YOUR OBJECTIVE => Before repeating the entries below, strip out every picture and keep all else as it is.

RECORDS FOR THE TASK =>
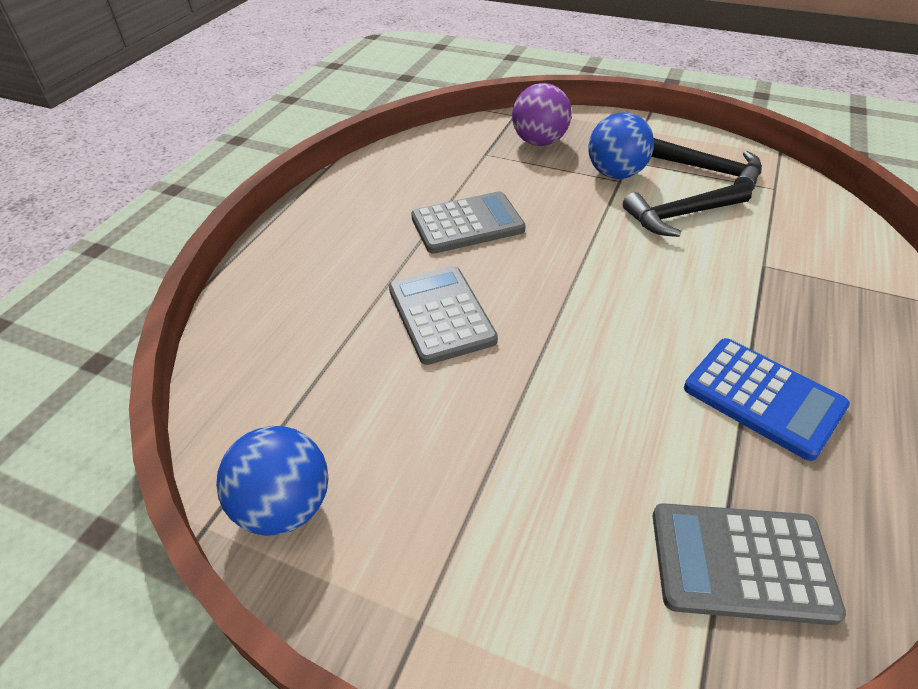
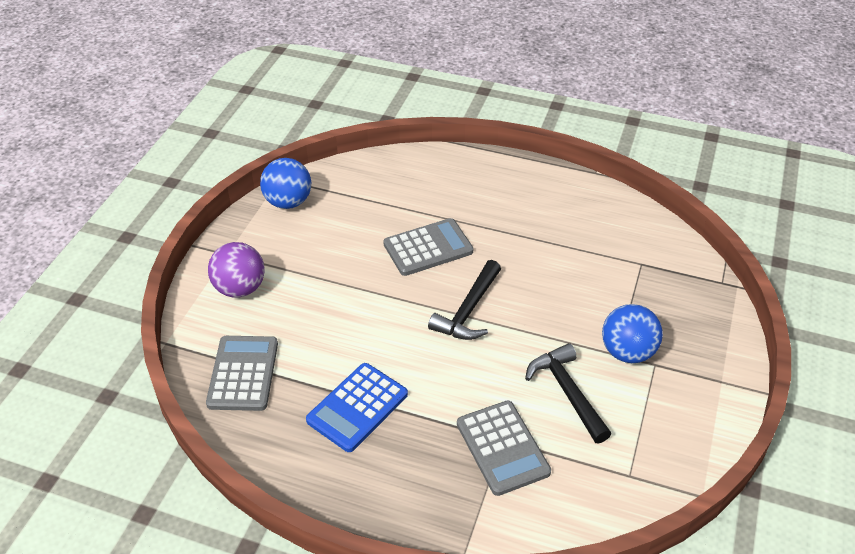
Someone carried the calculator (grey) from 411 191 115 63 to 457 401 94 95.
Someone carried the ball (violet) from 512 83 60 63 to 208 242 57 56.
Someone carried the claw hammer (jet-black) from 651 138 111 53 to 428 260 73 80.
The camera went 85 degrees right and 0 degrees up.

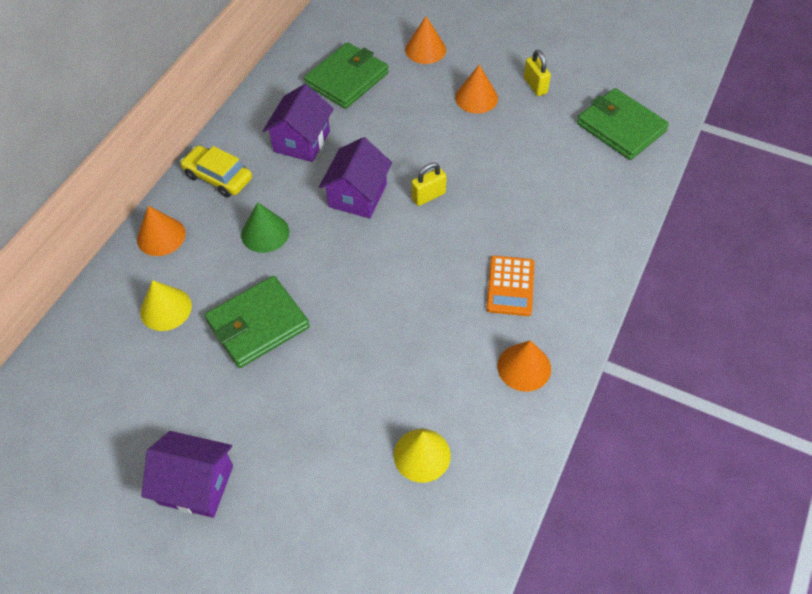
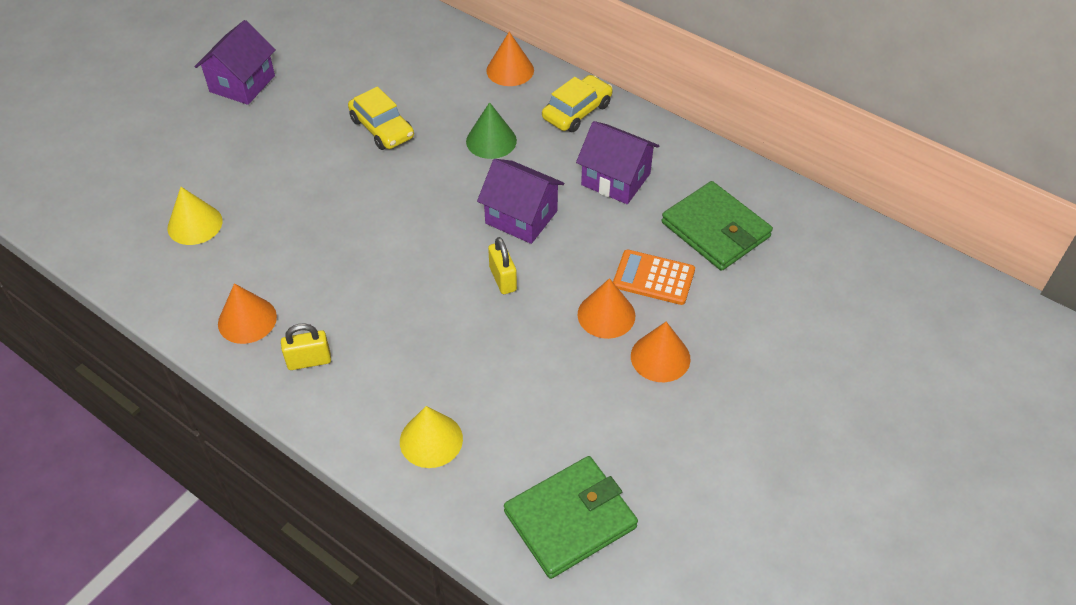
Someone carried the cone shape (bright yellow) from 140 280 52 51 to 400 406 63 62.
Someone swapped the card wallet (green) at 205 276 105 92 for the toy car (bright yellow) at 348 87 66 63.
Someone carried the cone shape (orange-coloured) from 405 16 41 48 to 578 278 57 61.
Someone carried the calculator (orange-coloured) from 486 256 49 60 to 613 250 82 55.
Someone carried the lock (bright yellow) from 524 50 27 46 to 281 323 50 47.
The camera went 100 degrees right and 5 degrees down.

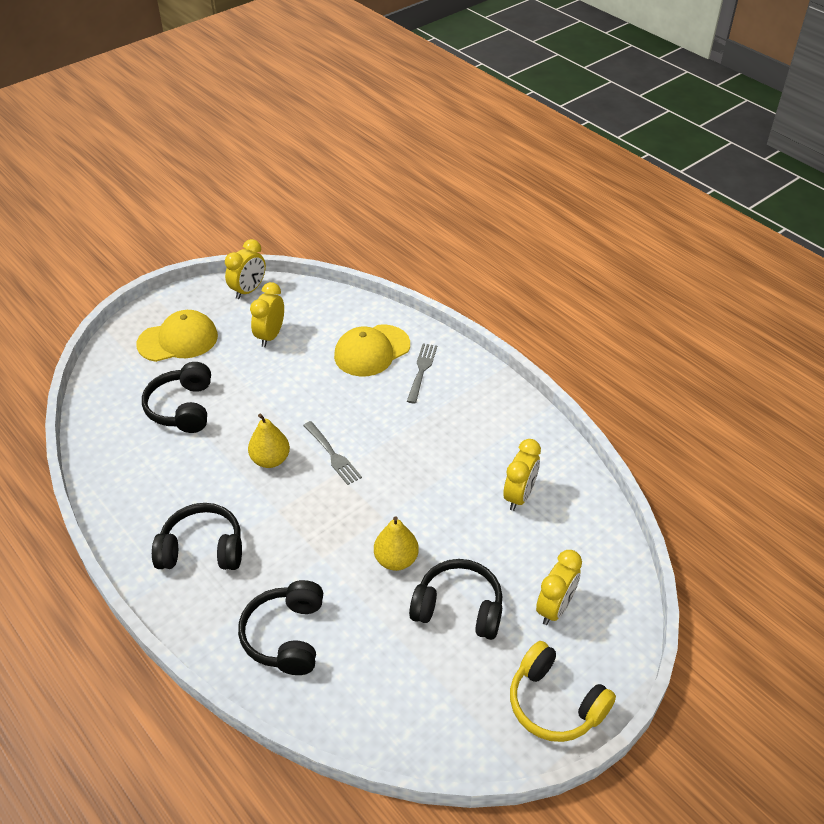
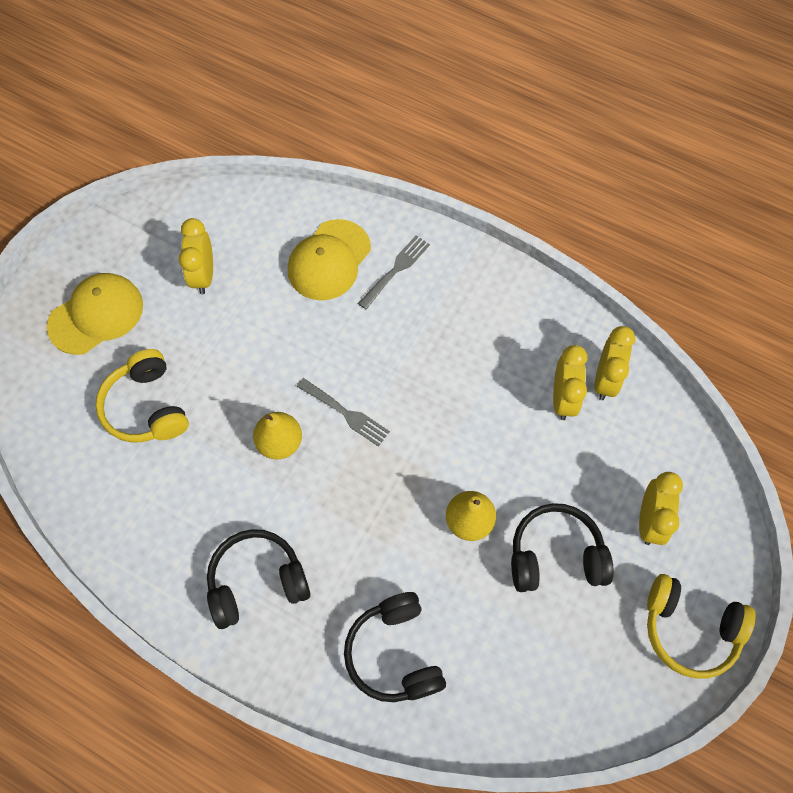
Someone repainted the headphones (jet-black) at 142 362 69 71, which became the headphones (bright yellow) at 96 349 93 94.
Someone carried the alarm clock (bright yellow) from 225 239 41 60 to 594 326 41 74.
Someone rotated the dinner fork (grey) at 407 344 30 60 by 45 degrees clockwise.
The camera went 20 degrees left and 20 degrees up.

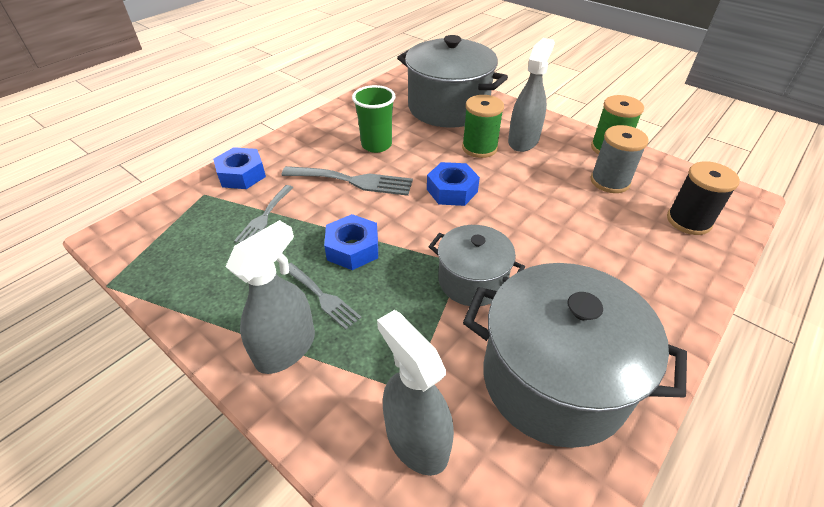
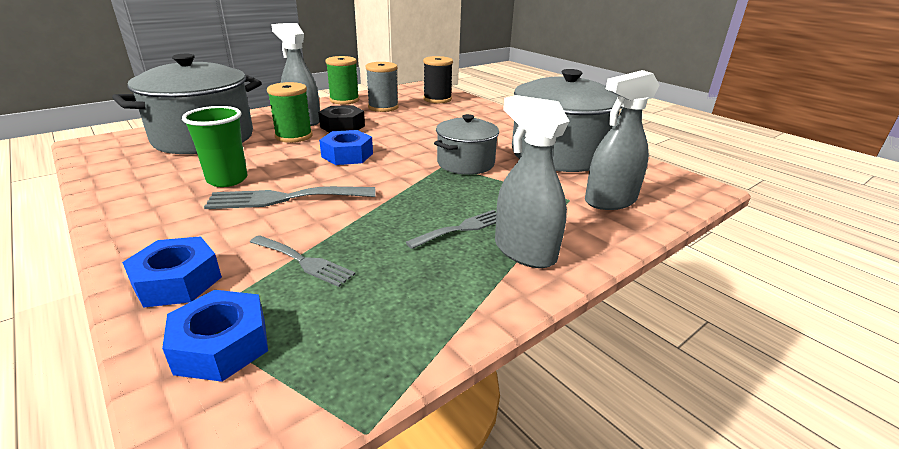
Someone rotated the dinner fork (grey) at 281 166 132 30 by 120 degrees counterclockwise.
Someone carried the nut (blue) from 324 214 54 56 to 162 290 106 92.
Someone put down the nut (jet-black) at 318 105 47 28.
The camera went 80 degrees left and 15 degrees down.

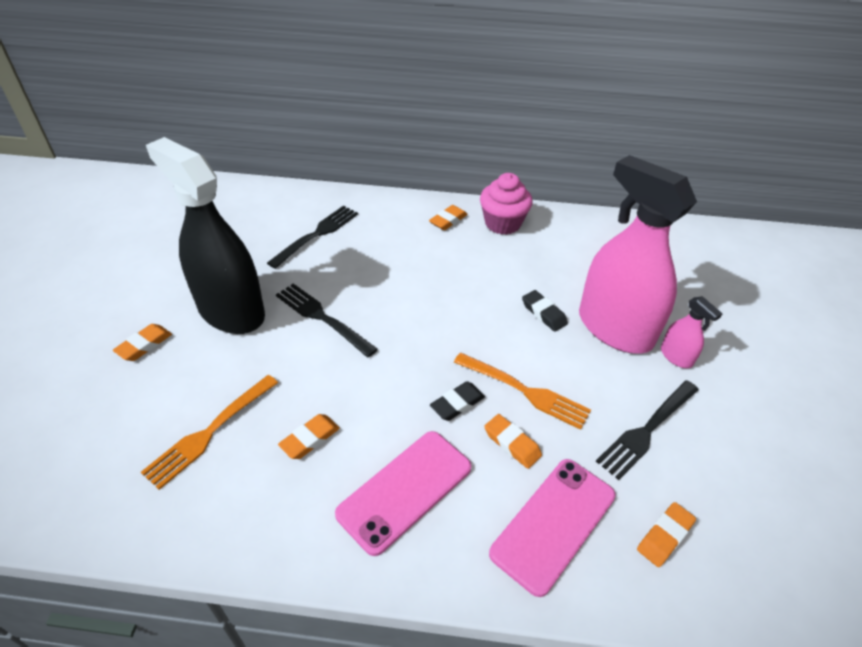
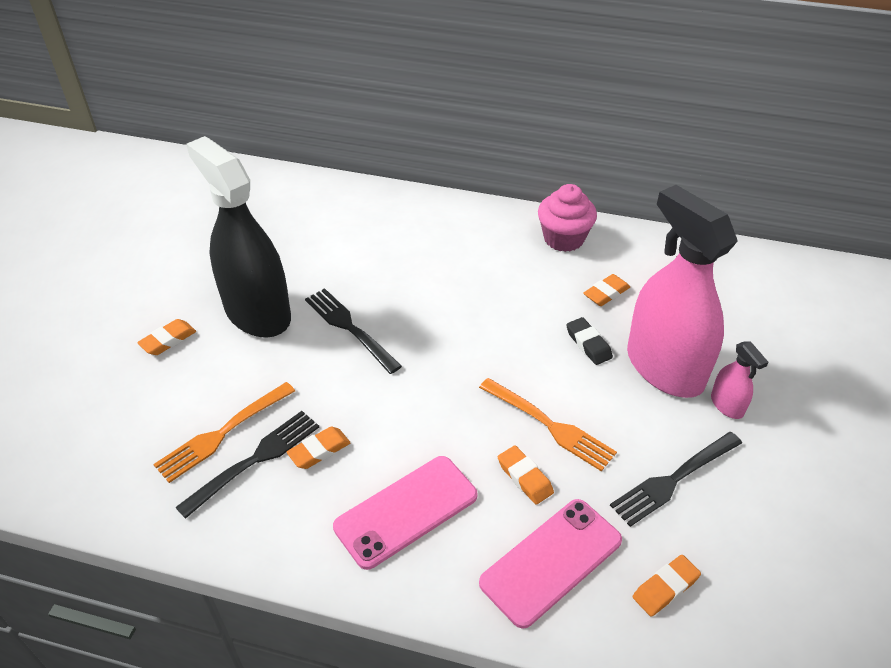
Someone carried the dinner fork (jet-black) from 267 206 91 63 to 175 411 144 108.
Someone carried the gum eraser (orange-coloured) from 429 205 39 25 to 583 274 47 32.
Someone took away the gum eraser (jet-black) at 430 381 55 40.
The camera went 10 degrees right and 0 degrees up.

ANSWER SPACE =>
Someone carried the calculator (grey) from 411 191 115 63 to 457 401 94 95.
Someone carried the ball (violet) from 512 83 60 63 to 208 242 57 56.
Someone carried the claw hammer (jet-black) from 651 138 111 53 to 428 260 73 80.
The camera went 85 degrees right and 0 degrees up.

Someone carried the cone shape (bright yellow) from 140 280 52 51 to 400 406 63 62.
Someone swapped the card wallet (green) at 205 276 105 92 for the toy car (bright yellow) at 348 87 66 63.
Someone carried the cone shape (orange-coloured) from 405 16 41 48 to 578 278 57 61.
Someone carried the calculator (orange-coloured) from 486 256 49 60 to 613 250 82 55.
Someone carried the lock (bright yellow) from 524 50 27 46 to 281 323 50 47.
The camera went 100 degrees right and 5 degrees down.

Someone repainted the headphones (jet-black) at 142 362 69 71, which became the headphones (bright yellow) at 96 349 93 94.
Someone carried the alarm clock (bright yellow) from 225 239 41 60 to 594 326 41 74.
Someone rotated the dinner fork (grey) at 407 344 30 60 by 45 degrees clockwise.
The camera went 20 degrees left and 20 degrees up.

Someone rotated the dinner fork (grey) at 281 166 132 30 by 120 degrees counterclockwise.
Someone carried the nut (blue) from 324 214 54 56 to 162 290 106 92.
Someone put down the nut (jet-black) at 318 105 47 28.
The camera went 80 degrees left and 15 degrees down.

Someone carried the dinner fork (jet-black) from 267 206 91 63 to 175 411 144 108.
Someone carried the gum eraser (orange-coloured) from 429 205 39 25 to 583 274 47 32.
Someone took away the gum eraser (jet-black) at 430 381 55 40.
The camera went 10 degrees right and 0 degrees up.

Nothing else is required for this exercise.